TASK TO CARRY OUT:
Starting at the line with "yellow plate D4", copy each line through the last one below exactly as written, without any pictures.

DATA TO USE:

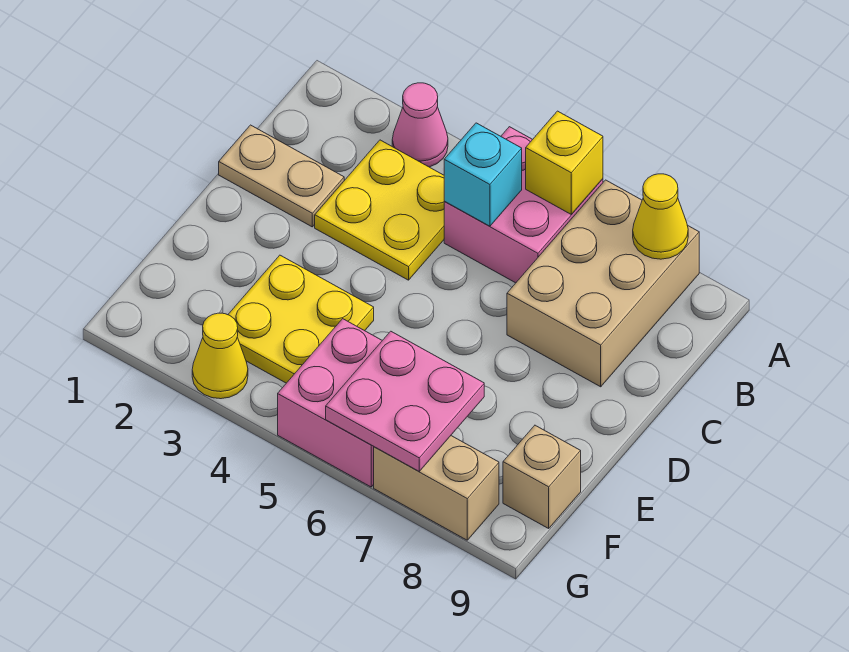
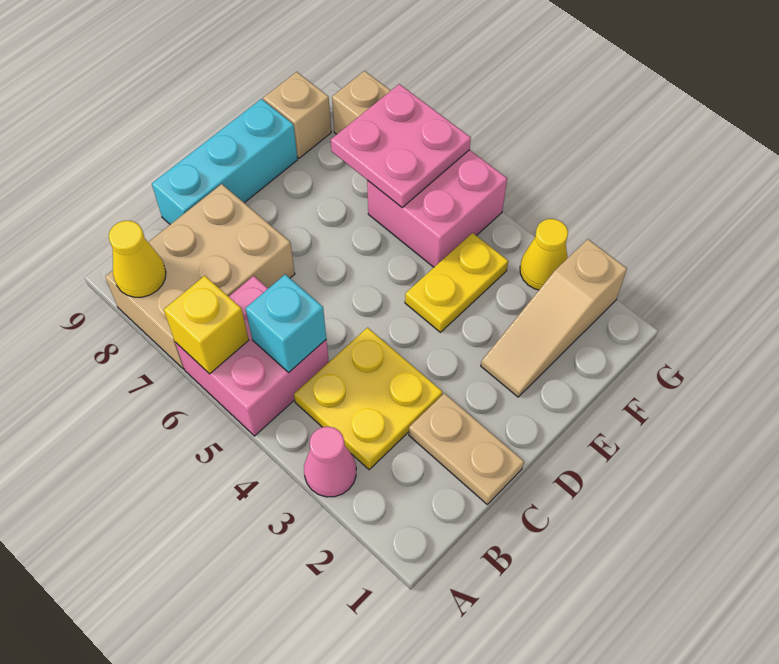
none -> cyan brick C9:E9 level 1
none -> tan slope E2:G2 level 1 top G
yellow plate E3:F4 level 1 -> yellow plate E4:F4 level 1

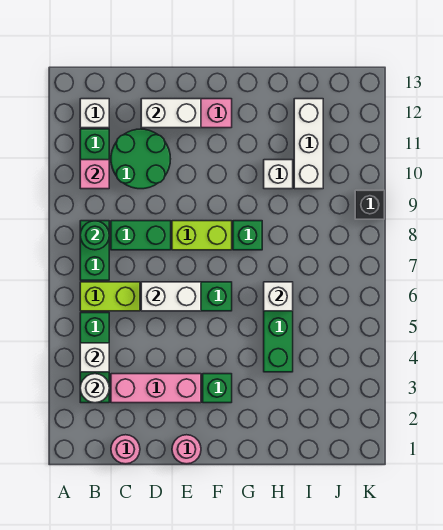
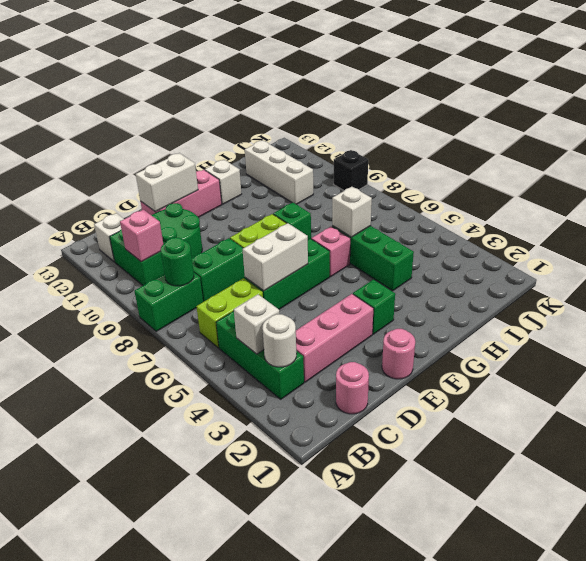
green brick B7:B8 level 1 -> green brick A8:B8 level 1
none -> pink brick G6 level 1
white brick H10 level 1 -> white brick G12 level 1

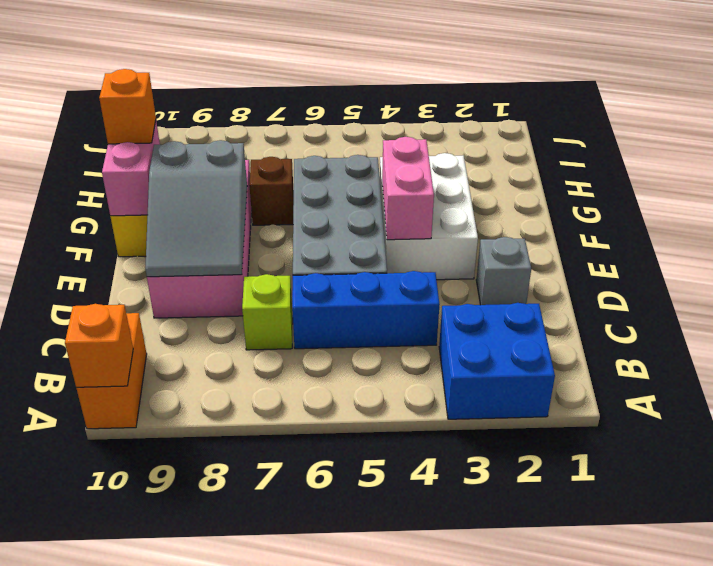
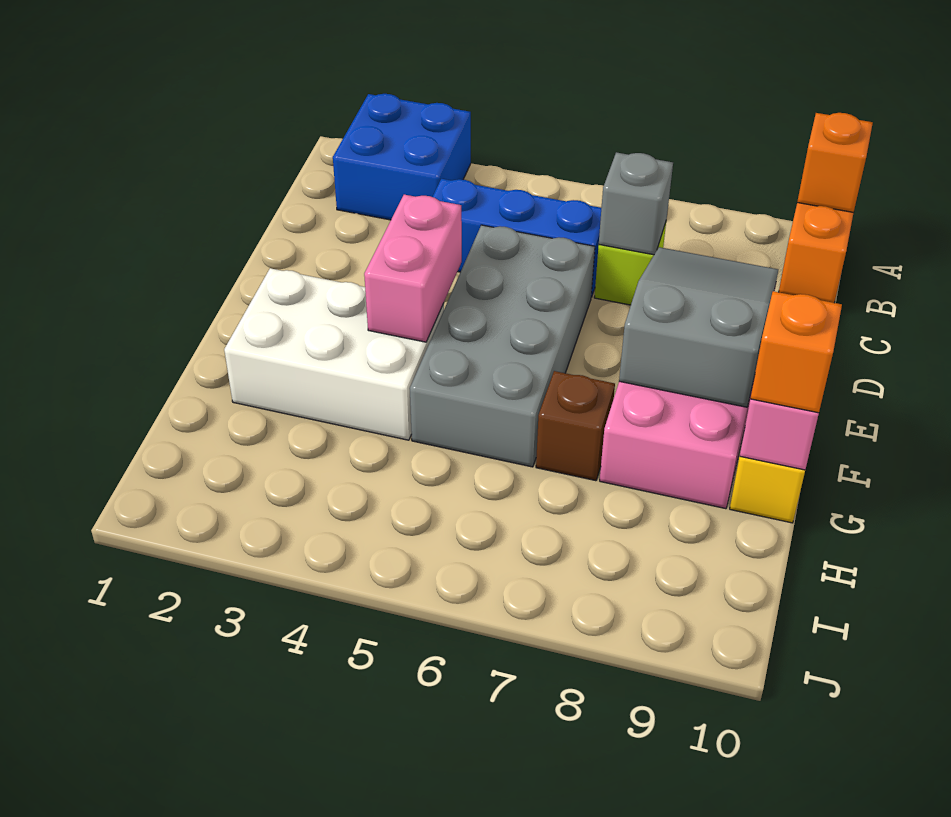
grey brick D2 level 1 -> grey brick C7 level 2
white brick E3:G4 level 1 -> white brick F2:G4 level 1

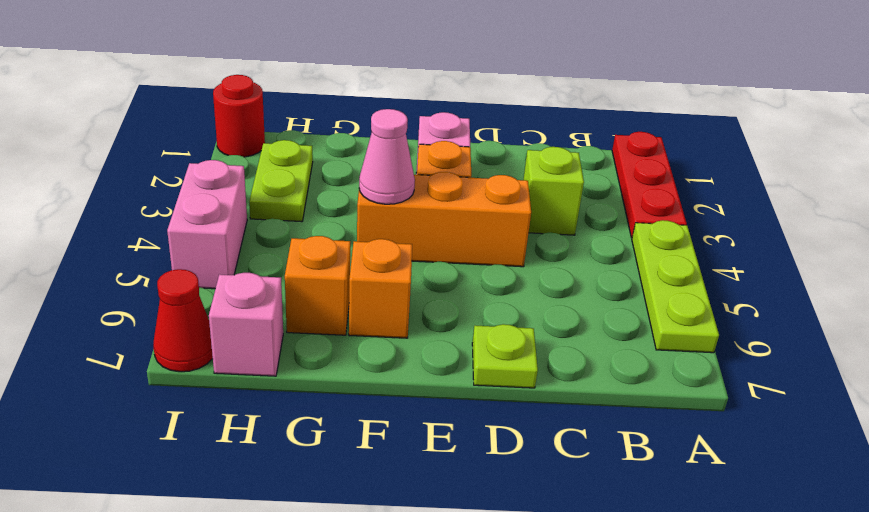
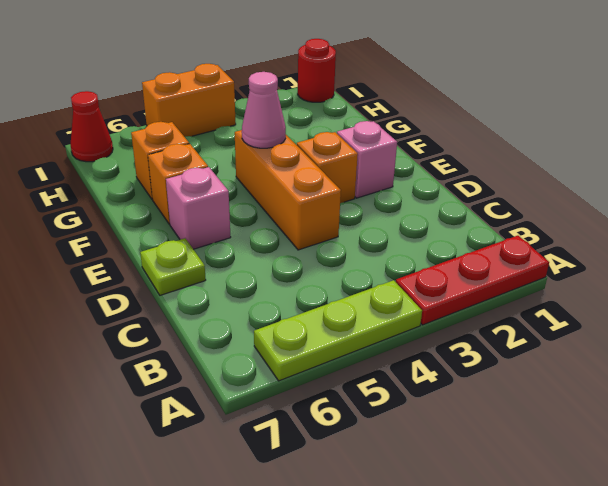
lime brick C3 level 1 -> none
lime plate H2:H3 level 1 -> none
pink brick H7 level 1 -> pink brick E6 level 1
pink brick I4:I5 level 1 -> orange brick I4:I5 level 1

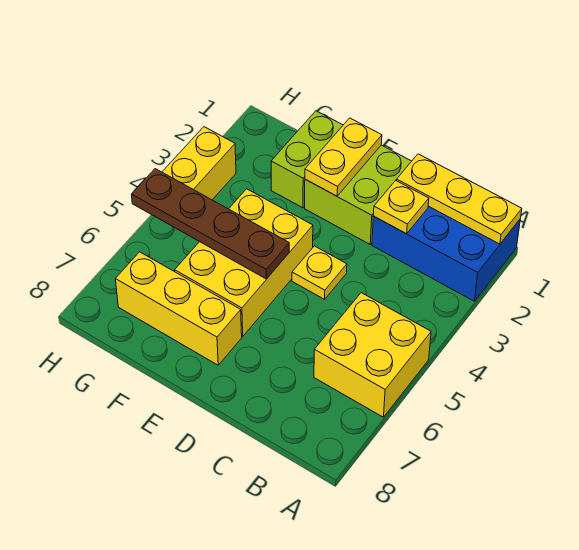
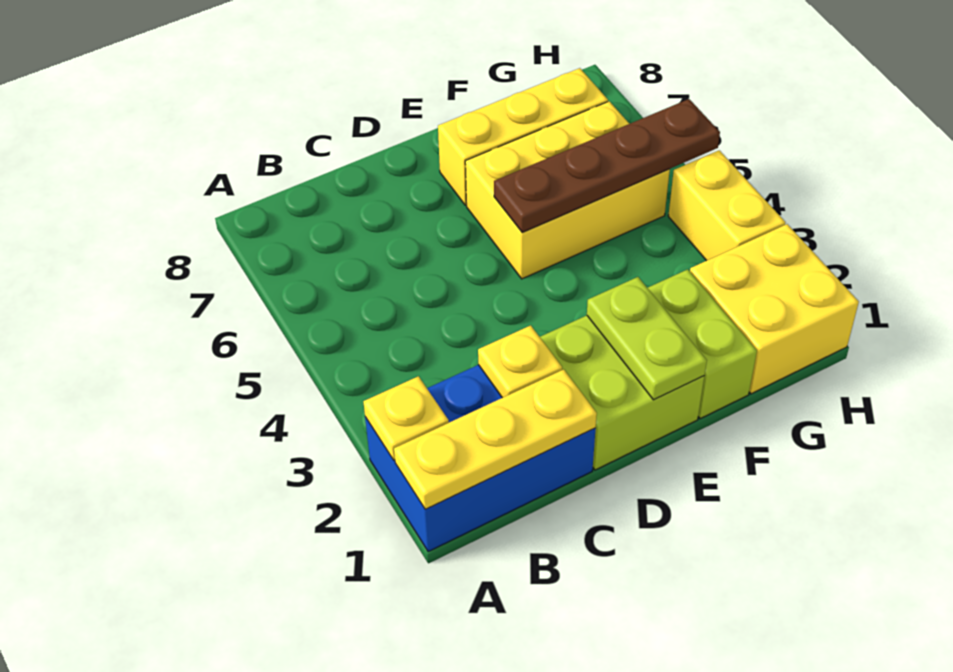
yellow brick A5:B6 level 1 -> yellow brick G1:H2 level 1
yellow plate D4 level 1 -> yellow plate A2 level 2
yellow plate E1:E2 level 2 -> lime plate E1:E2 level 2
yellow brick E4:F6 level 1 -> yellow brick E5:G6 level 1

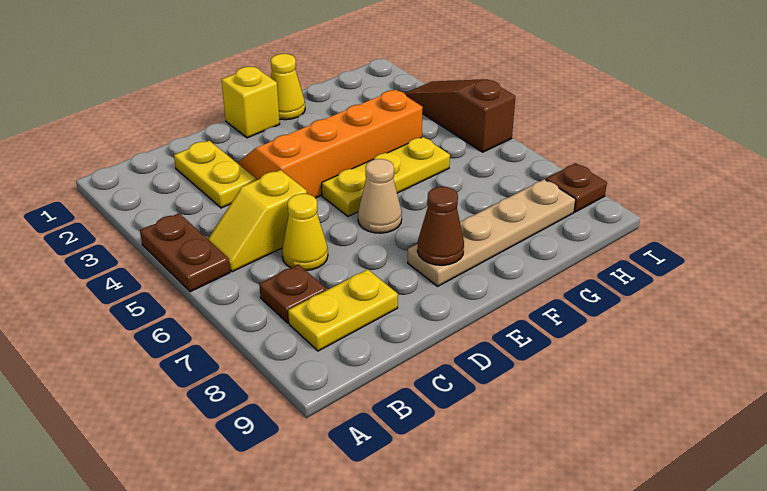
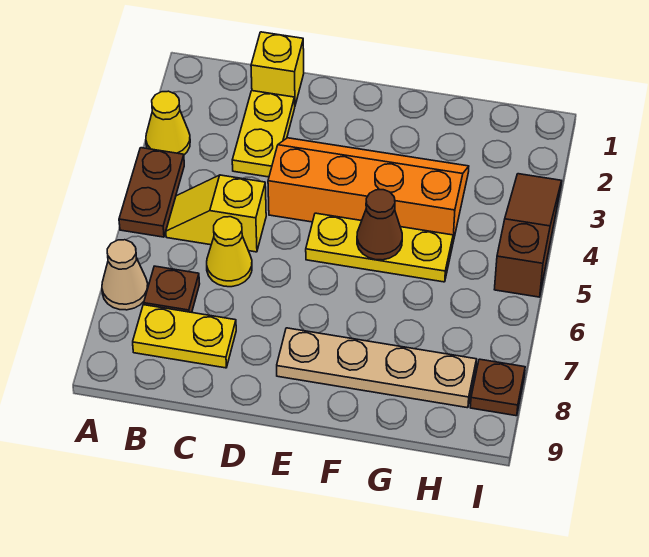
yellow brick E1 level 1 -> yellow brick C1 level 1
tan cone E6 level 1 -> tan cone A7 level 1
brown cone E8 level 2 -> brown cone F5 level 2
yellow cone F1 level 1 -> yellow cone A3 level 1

ANSWER AREA:
yellow plate D4 level 1 -> yellow plate A2 level 2
yellow plate E1:E2 level 2 -> lime plate E1:E2 level 2
yellow brick E4:F6 level 1 -> yellow brick E5:G6 level 1

yellow brick E1 level 1 -> yellow brick C1 level 1
tan cone E6 level 1 -> tan cone A7 level 1
brown cone E8 level 2 -> brown cone F5 level 2
yellow cone F1 level 1 -> yellow cone A3 level 1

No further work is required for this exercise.